§ **Exercise aim**: Give every entry below again, exactly as written, and skip the images.

[Records from a data source]
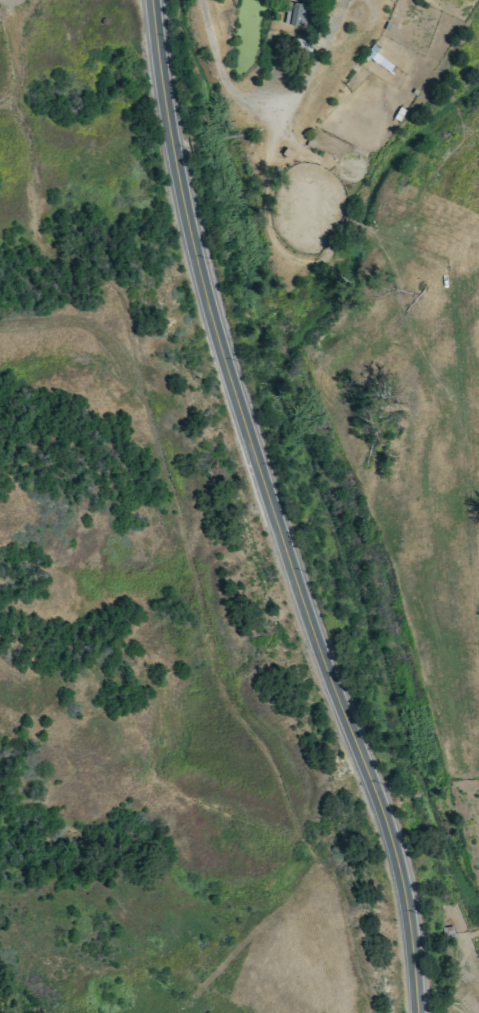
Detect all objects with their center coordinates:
building: (298, 13)
road: (336, 18)
road: (358, 28)
building: (304, 44)
road: (245, 97)
road: (274, 510)

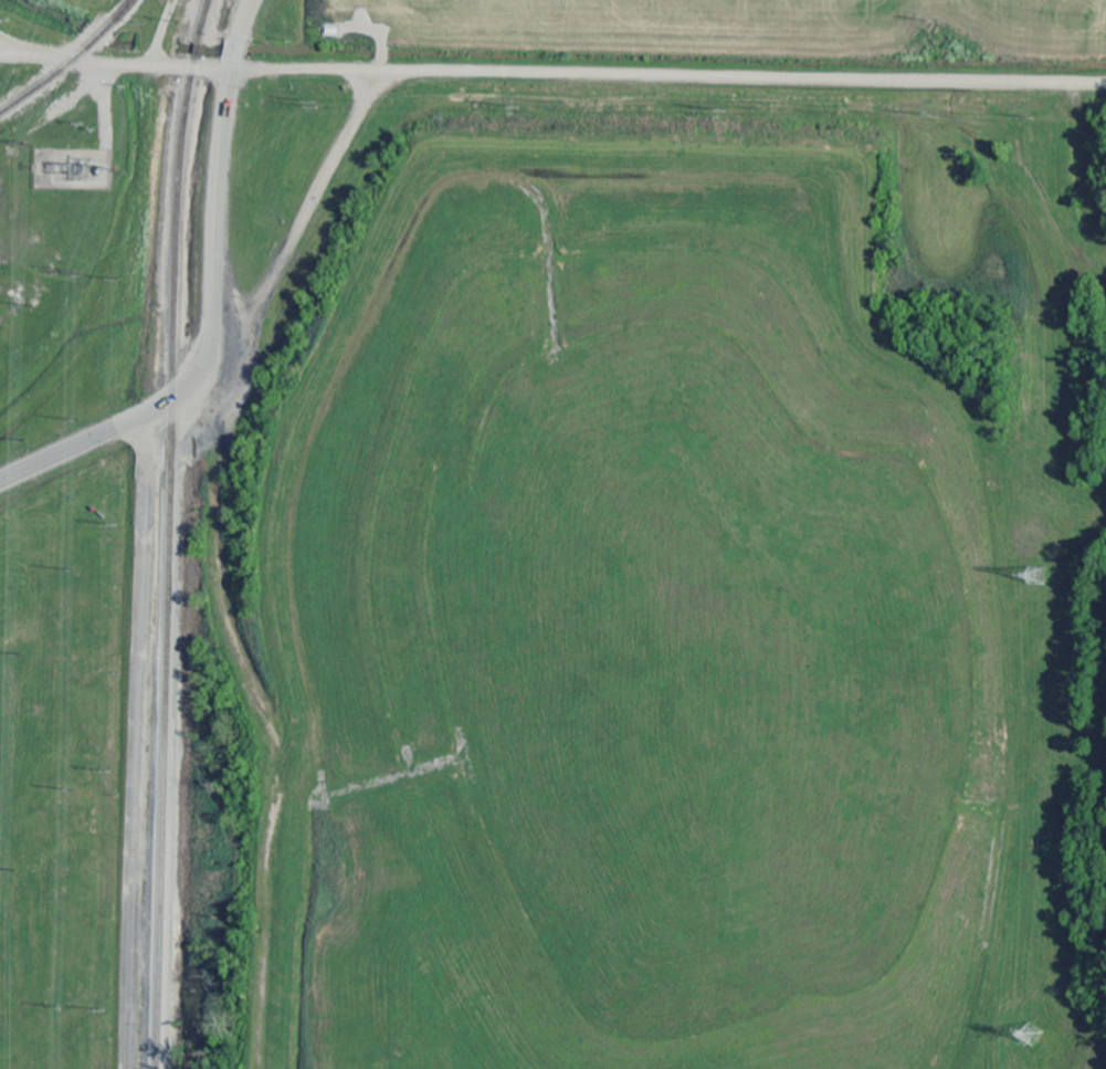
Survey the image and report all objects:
railway: (101, 32)
road: (587, 77)
railway: (34, 89)
road: (220, 166)
power substation: (72, 168)
road: (124, 428)
railway: (165, 532)

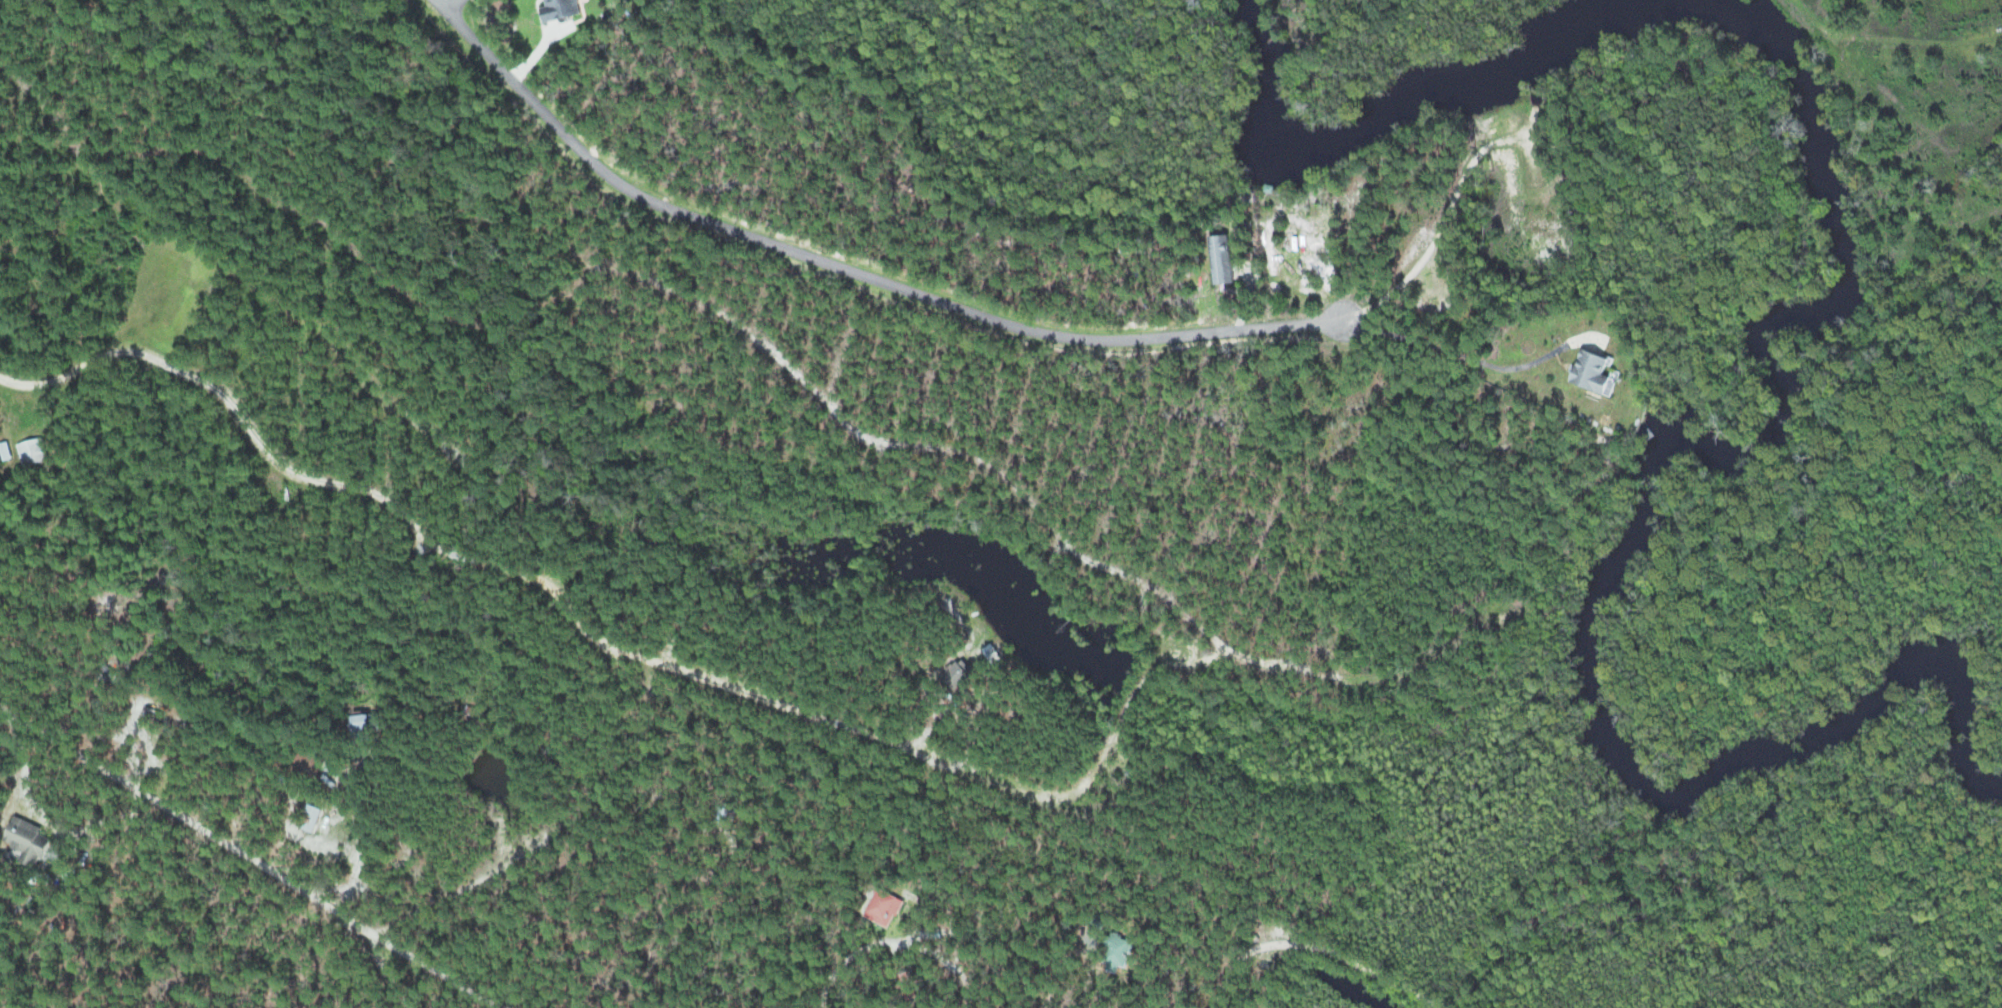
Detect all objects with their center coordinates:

§ **Exercise answer**:
Detect all objects with their center coordinates:
building: (298, 13)
road: (336, 18)
road: (358, 28)
building: (304, 44)
road: (245, 97)
road: (274, 510)

Survey the image and report all objects:
railway: (101, 32)
road: (587, 77)
railway: (34, 89)
road: (220, 166)
power substation: (72, 168)
road: (124, 428)
railway: (165, 532)

Detect all objects with their center coordinates:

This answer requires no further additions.